| Exercise |
Set down the listing exactly as given, minus images.

| Data below |
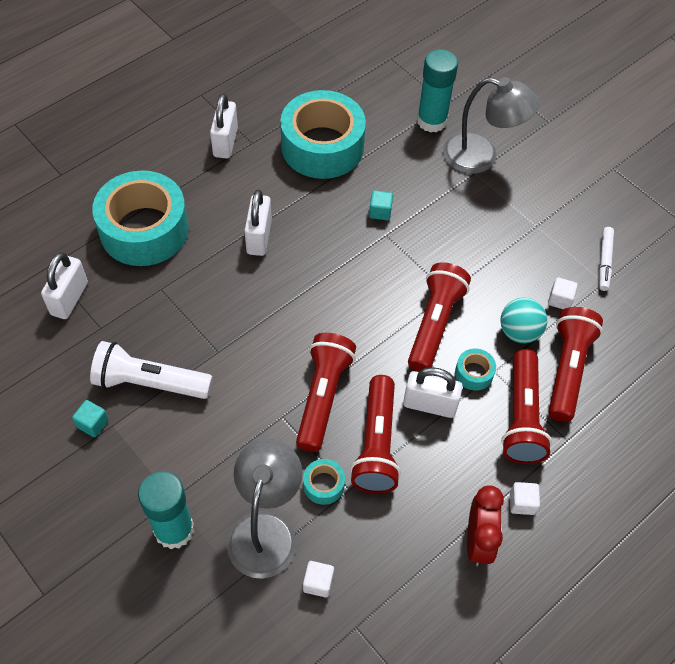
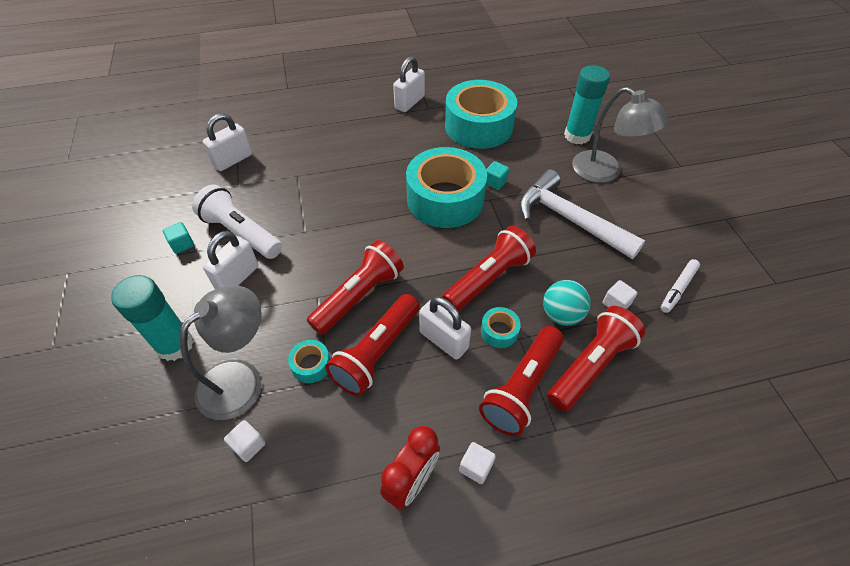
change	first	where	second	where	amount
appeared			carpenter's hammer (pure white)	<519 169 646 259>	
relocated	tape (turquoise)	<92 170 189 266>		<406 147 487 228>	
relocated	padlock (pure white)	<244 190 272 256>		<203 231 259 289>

| Expected answer |
change	first	where	second	where	amount
appeared			carpenter's hammer (pure white)	<519 169 646 259>	
relocated	tape (turquoise)	<92 170 189 266>		<406 147 487 228>	
relocated	padlock (pure white)	<244 190 272 256>		<203 231 259 289>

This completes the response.